> _WHAT YOU HAVE TO DO_: For every entry that follows, return the words exactly and omit any picture.

> _DATA TO PROCESS_:
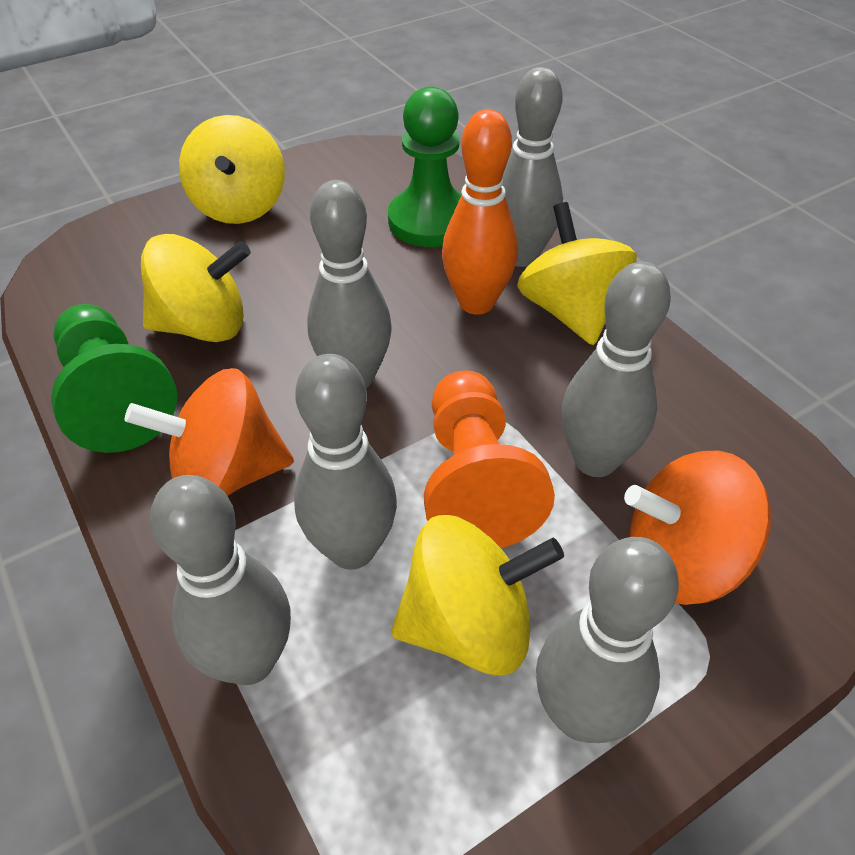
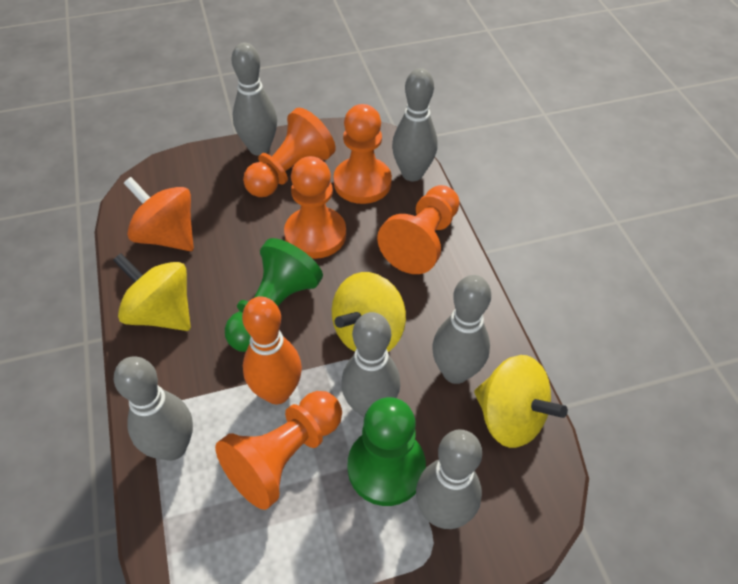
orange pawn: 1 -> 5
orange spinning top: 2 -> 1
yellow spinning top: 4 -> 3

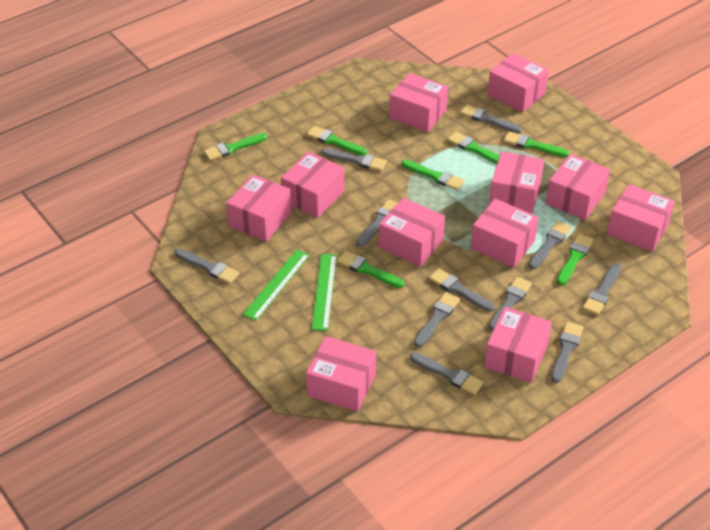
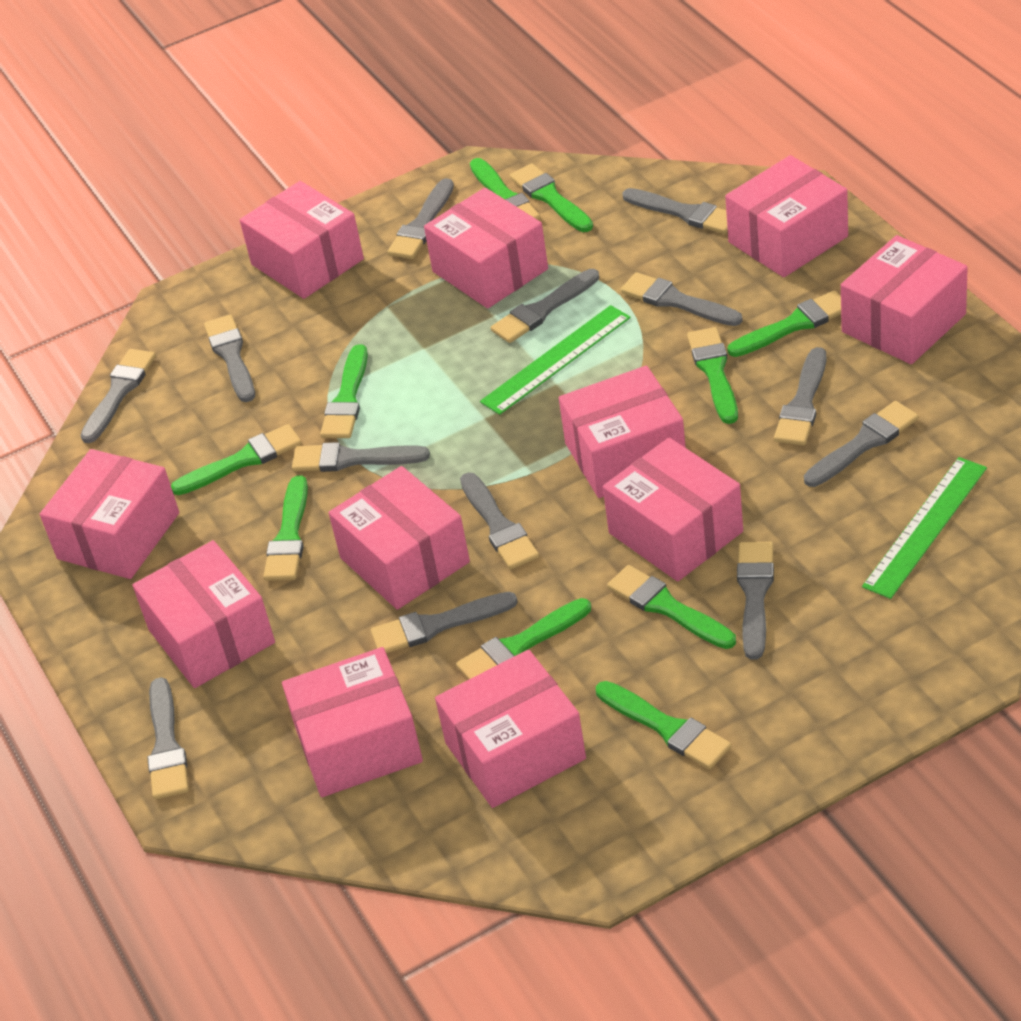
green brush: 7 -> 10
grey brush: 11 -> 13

> _ANSWER_:
orange pawn: 1 -> 5
orange spinning top: 2 -> 1
yellow spinning top: 4 -> 3

green brush: 7 -> 10
grey brush: 11 -> 13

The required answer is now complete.